#### What you should do
Once you find the line with "pink glasses: 1 -> 2", transcribe it and all the lines that follow to the end of the data, exactly as written; skip any pictures.

#### Given entries
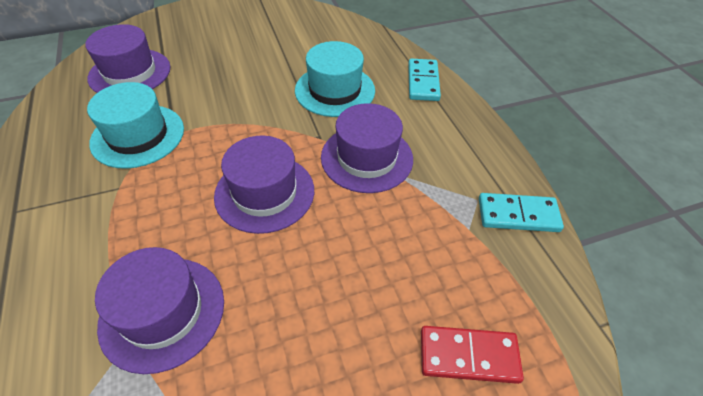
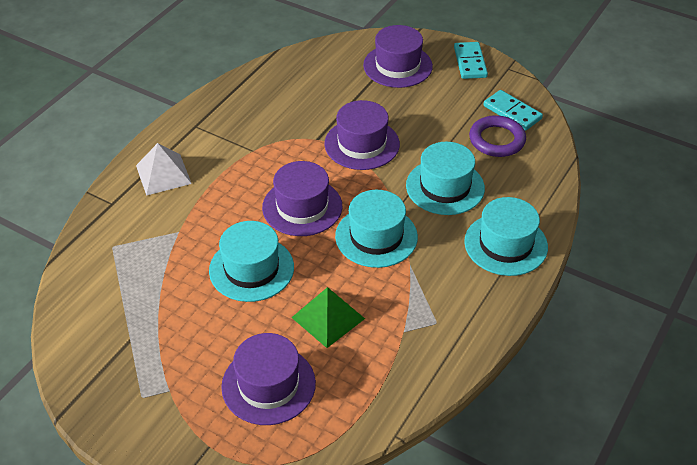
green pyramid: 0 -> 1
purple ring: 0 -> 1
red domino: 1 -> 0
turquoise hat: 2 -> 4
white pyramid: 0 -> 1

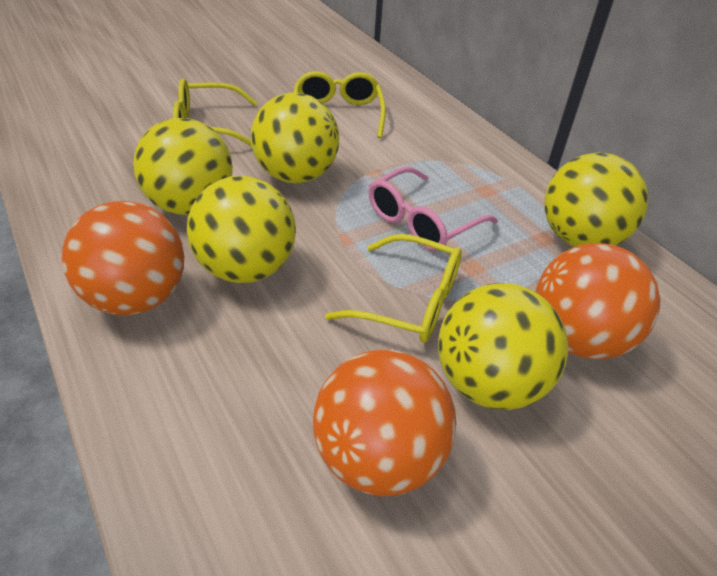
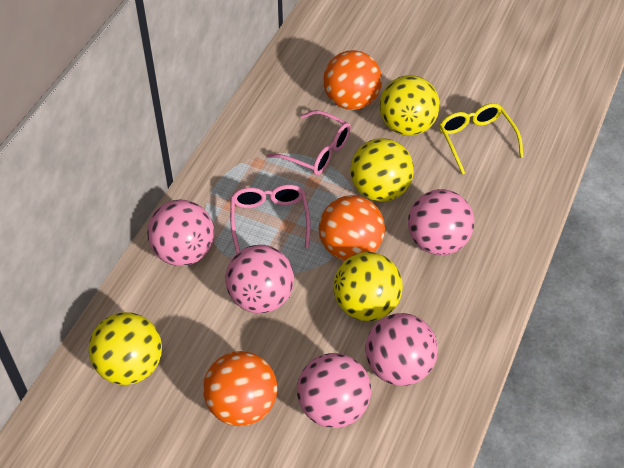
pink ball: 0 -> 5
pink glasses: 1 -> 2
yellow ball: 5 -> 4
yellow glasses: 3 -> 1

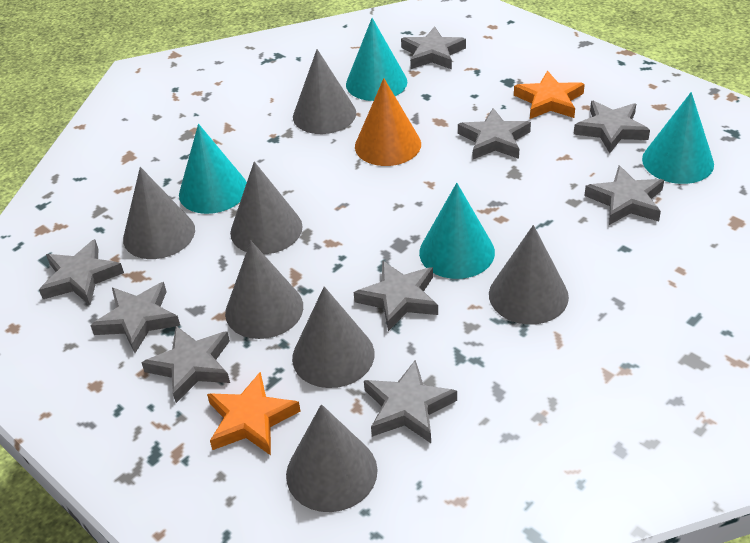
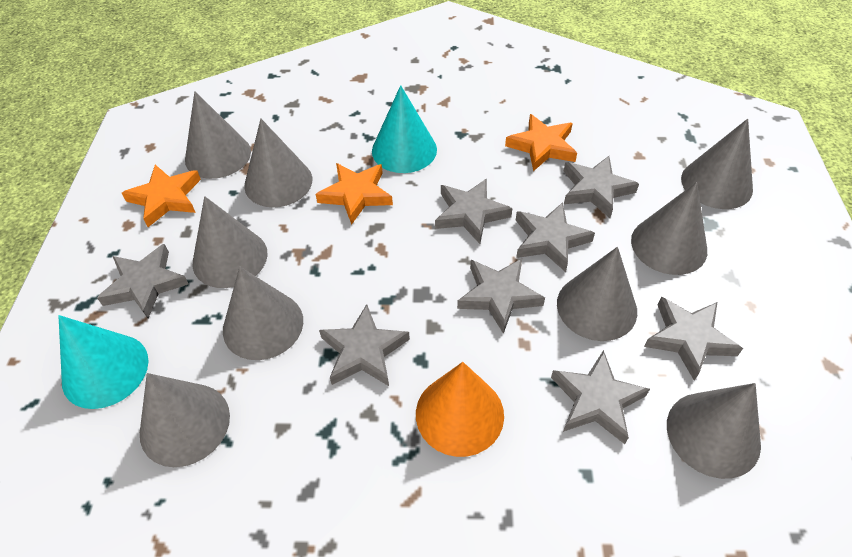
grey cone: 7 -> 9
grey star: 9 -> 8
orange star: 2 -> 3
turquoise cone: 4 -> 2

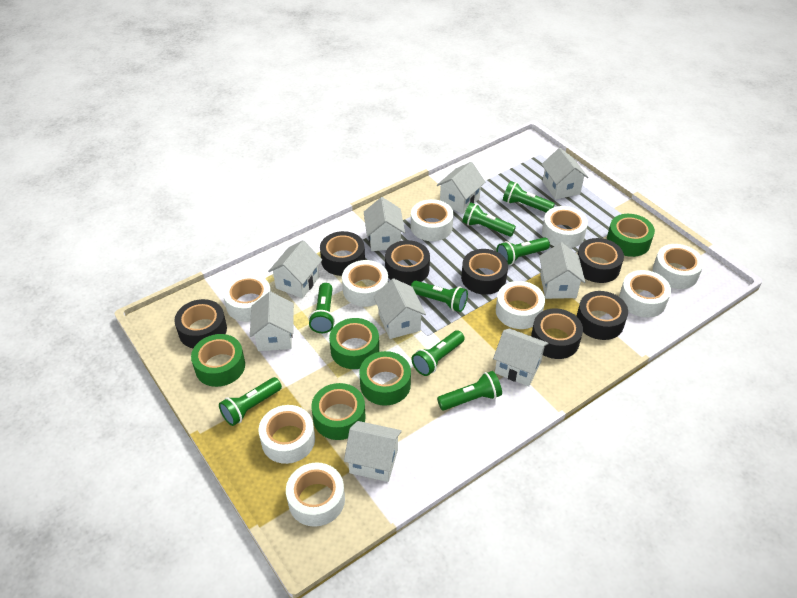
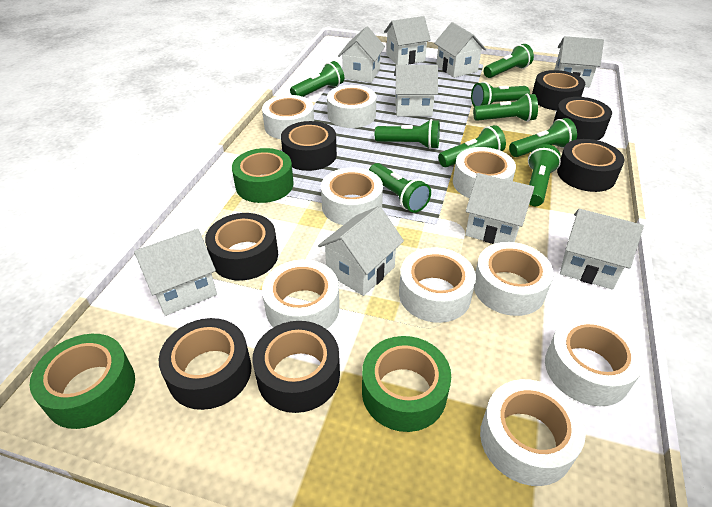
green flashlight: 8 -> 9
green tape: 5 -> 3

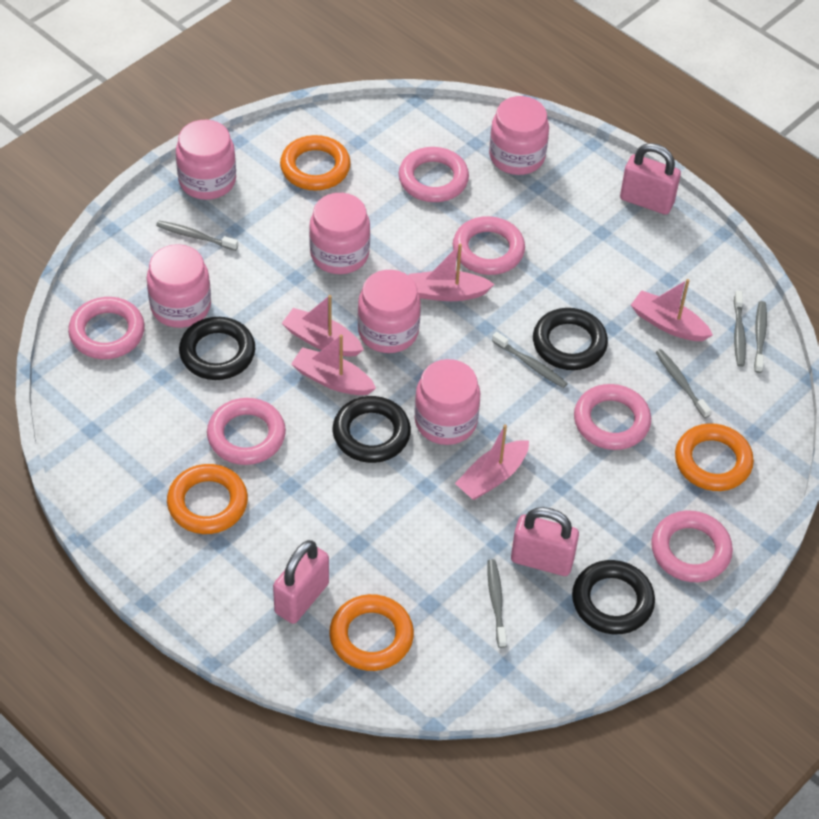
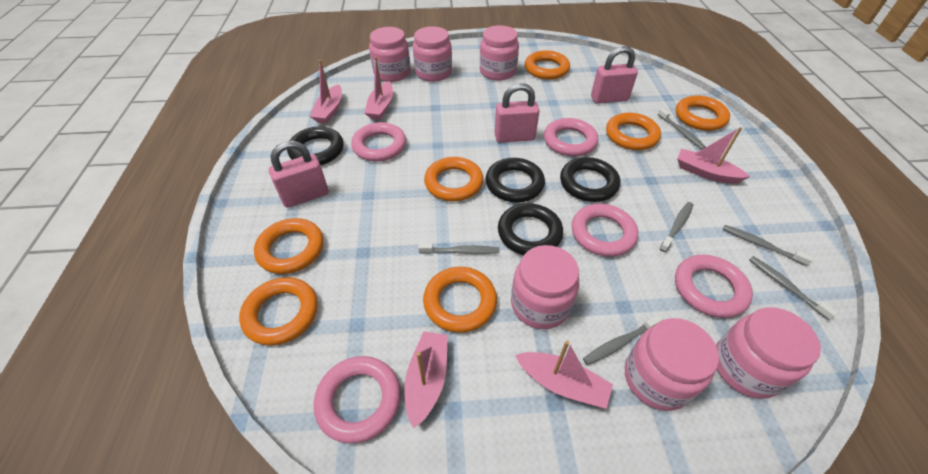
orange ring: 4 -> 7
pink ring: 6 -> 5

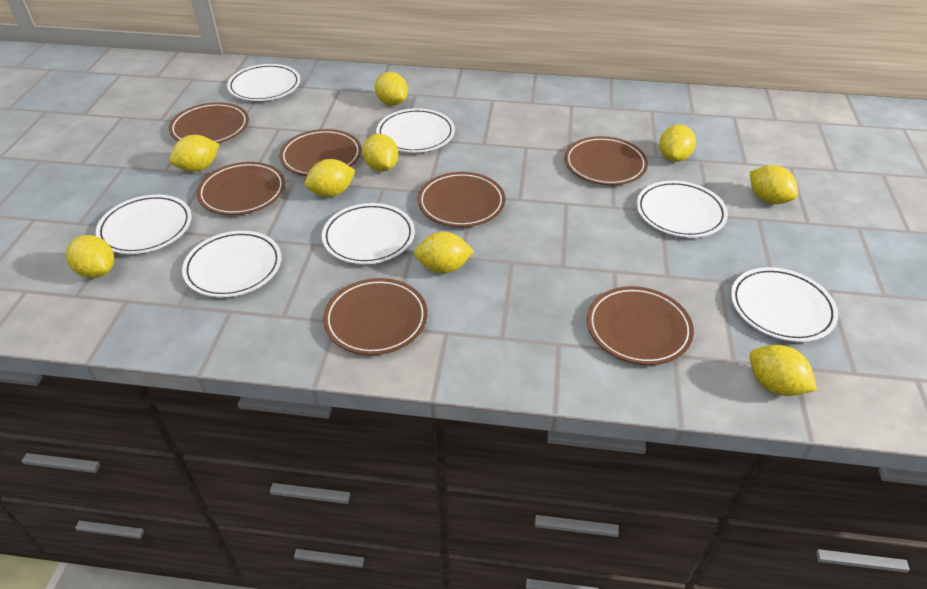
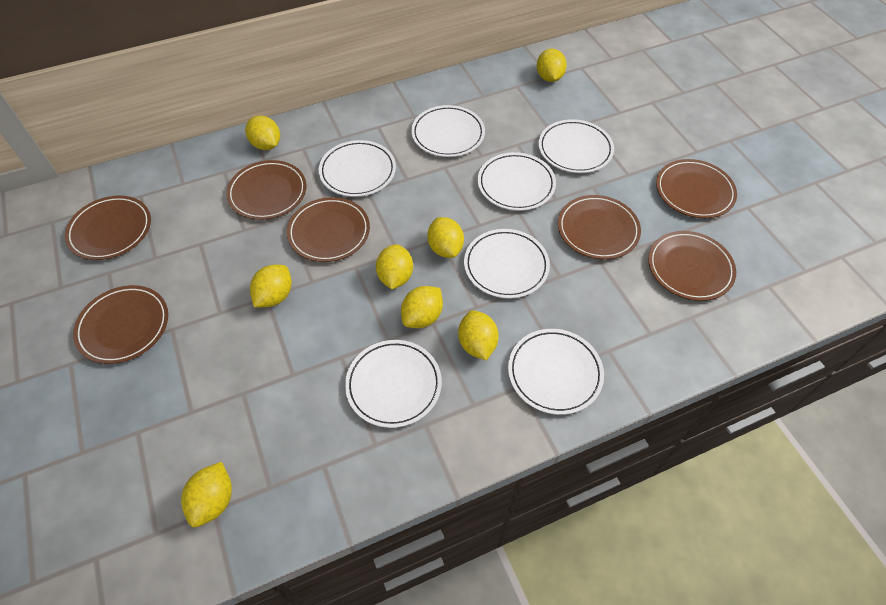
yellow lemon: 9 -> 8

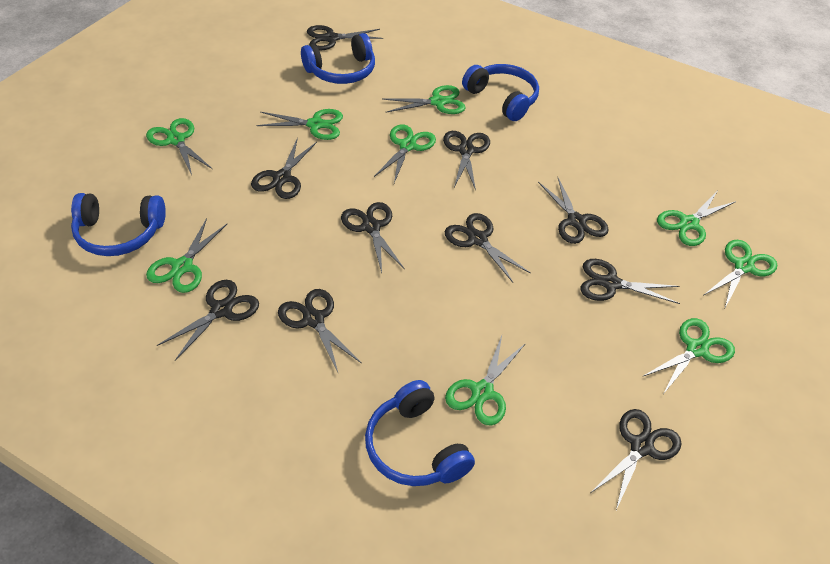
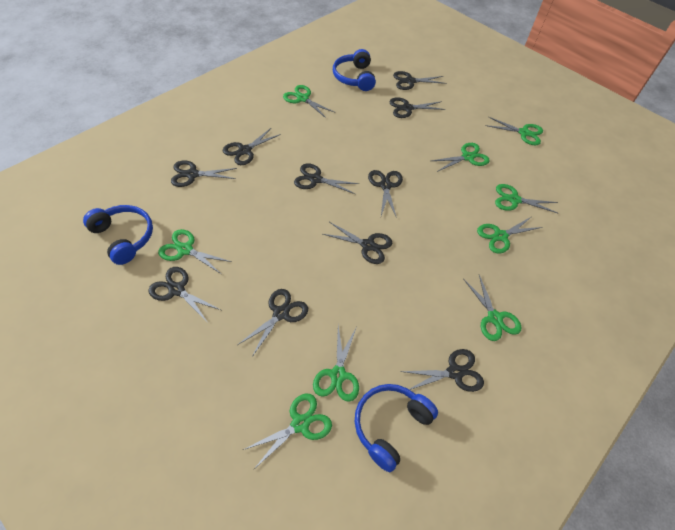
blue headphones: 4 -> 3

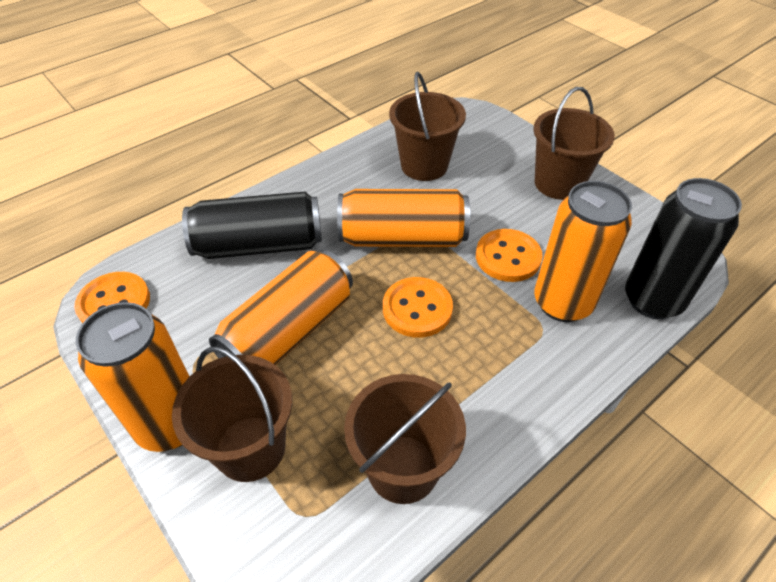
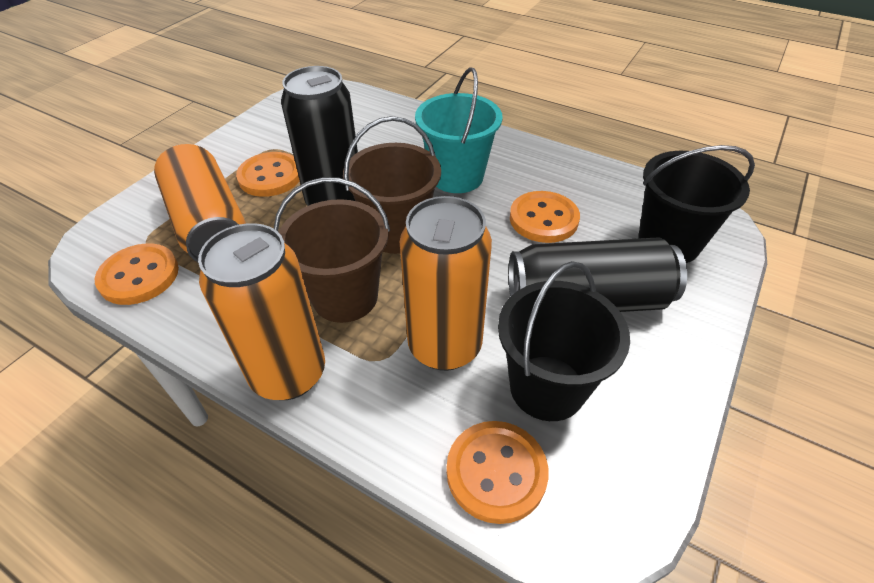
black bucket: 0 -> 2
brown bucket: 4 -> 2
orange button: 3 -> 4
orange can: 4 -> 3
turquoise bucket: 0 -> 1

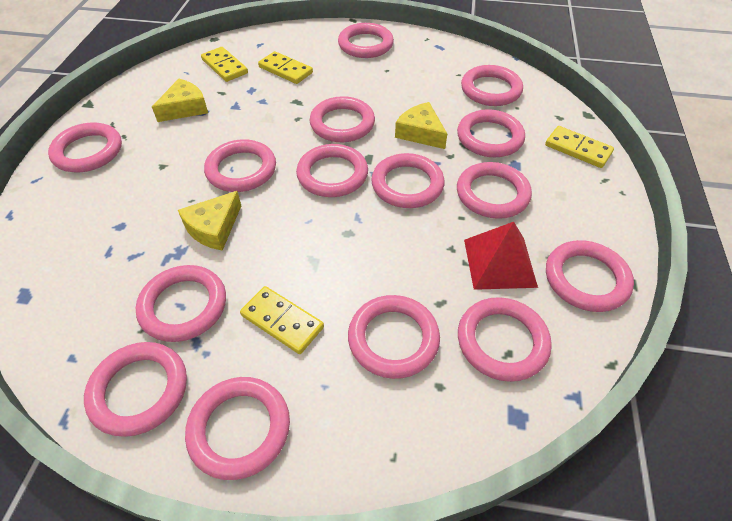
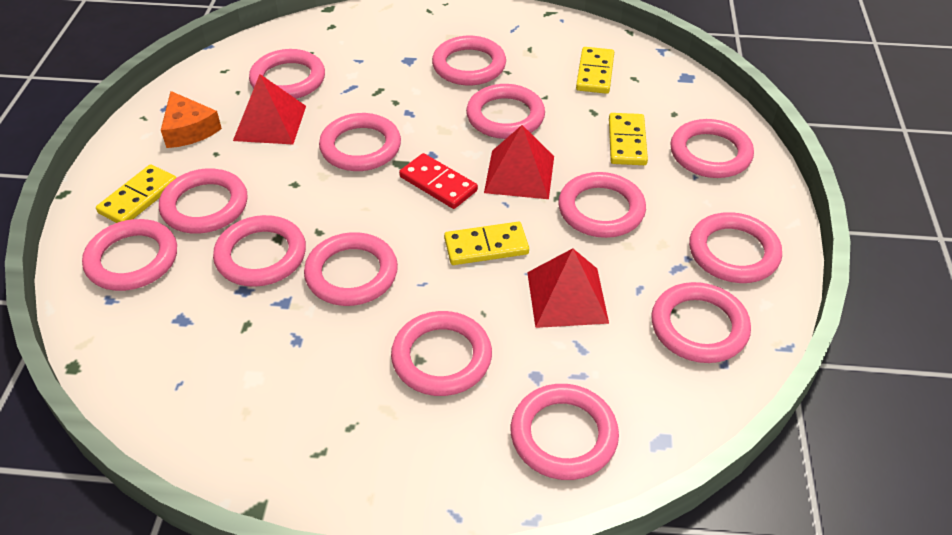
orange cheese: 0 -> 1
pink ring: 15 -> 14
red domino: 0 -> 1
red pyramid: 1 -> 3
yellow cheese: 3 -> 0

#### Task answer
pink glasses: 1 -> 2
yellow ball: 5 -> 4
yellow glasses: 3 -> 1

grey cone: 7 -> 9
grey star: 9 -> 8
orange star: 2 -> 3
turquoise cone: 4 -> 2

green flashlight: 8 -> 9
green tape: 5 -> 3

orange ring: 4 -> 7
pink ring: 6 -> 5

yellow lemon: 9 -> 8

blue headphones: 4 -> 3

black bucket: 0 -> 2
brown bucket: 4 -> 2
orange button: 3 -> 4
orange can: 4 -> 3
turquoise bucket: 0 -> 1

orange cheese: 0 -> 1
pink ring: 15 -> 14
red domino: 0 -> 1
red pyramid: 1 -> 3
yellow cheese: 3 -> 0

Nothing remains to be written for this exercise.